Content starts

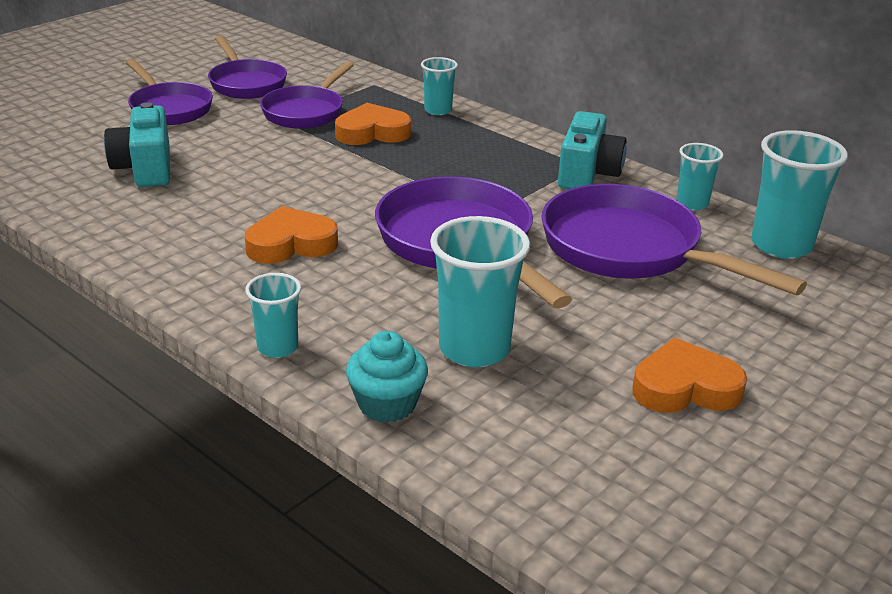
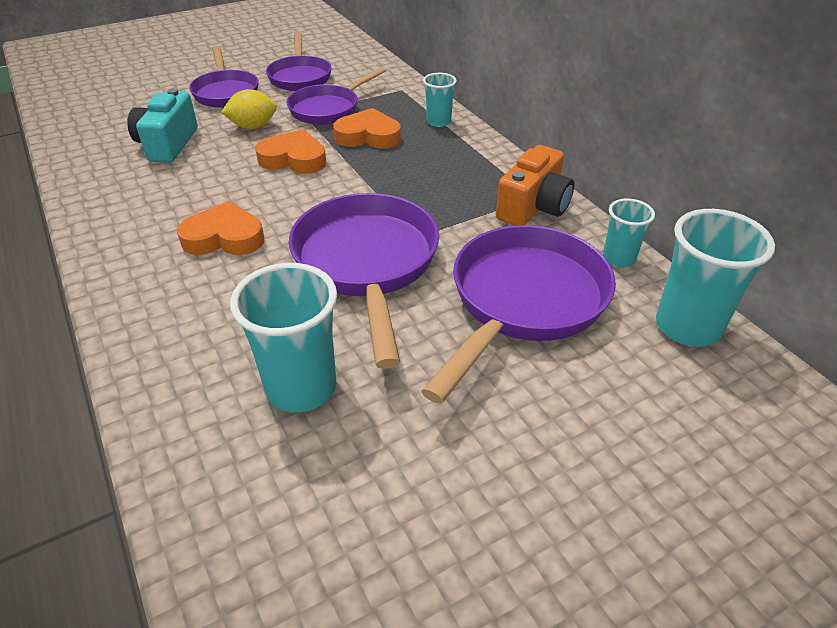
camera: 20 degrees right, 10 degrees up
(232, 138) = (253, 126): none -> yellow lemon
(278, 347) = (136, 345): turquoise cup -> none
(387, 404) = (180, 434): turquoise cupcake -> none
(587, 173) = (533, 207): turquoise camera -> orange camera
(630, 250) = (523, 302): purple pan -> purple pan turned 60 degrees clockwise
(685, 387) = (479, 489): orange heart -> orange heart (294, 159)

Content ends

Assignment> Where the word "turquoise" appears in a line of the entries, copy that line.

Answer to the problem>
(278, 347) = (136, 345): turquoise cup -> none
(387, 404) = (180, 434): turquoise cupcake -> none
(587, 173) = (533, 207): turquoise camera -> orange camera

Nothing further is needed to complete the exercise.